**About this task**. Reproduce, exactly and in full, only the lines below from the one containing "building: none -> [57,447,94,470]" through the one containing "building: none -> [328,537,364,585]".

**The data**.
=== Begin Enclosure ===

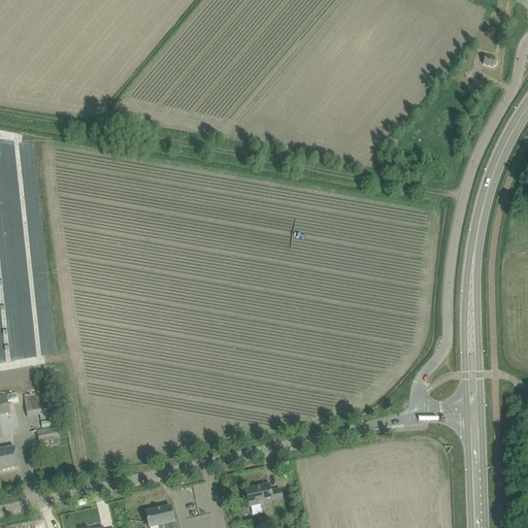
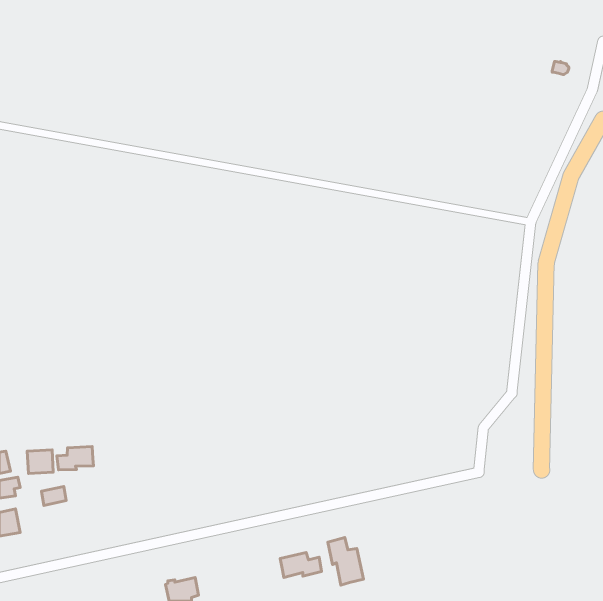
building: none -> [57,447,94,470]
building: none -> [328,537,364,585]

=== End Enclosure ===
=== Begin Enclosure ===

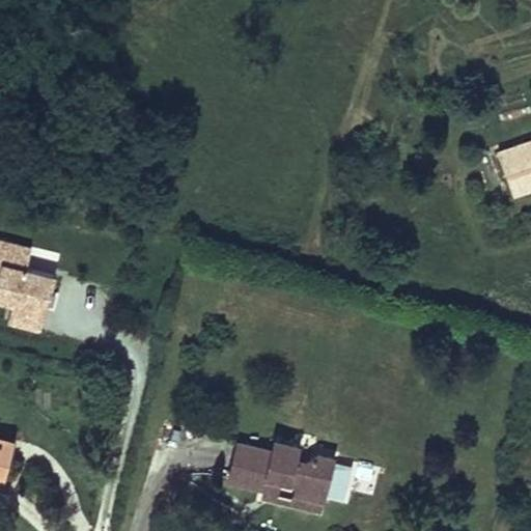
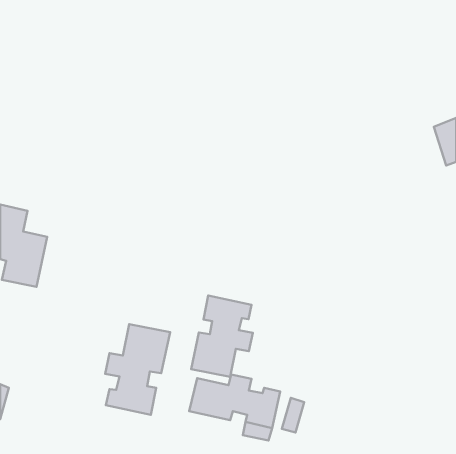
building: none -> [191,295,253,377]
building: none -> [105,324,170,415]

=== End Enclosure ===
=== Begin Enclosure ===

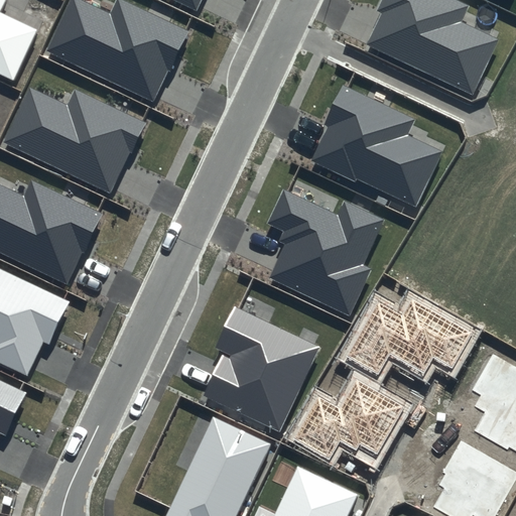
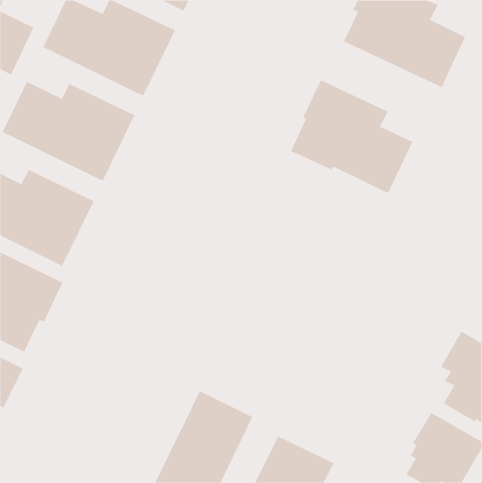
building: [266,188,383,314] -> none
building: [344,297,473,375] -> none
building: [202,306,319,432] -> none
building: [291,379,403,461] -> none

=== End Enclosure ===

**Answer box**.
building: none -> [57,447,94,470]
building: none -> [328,537,364,585]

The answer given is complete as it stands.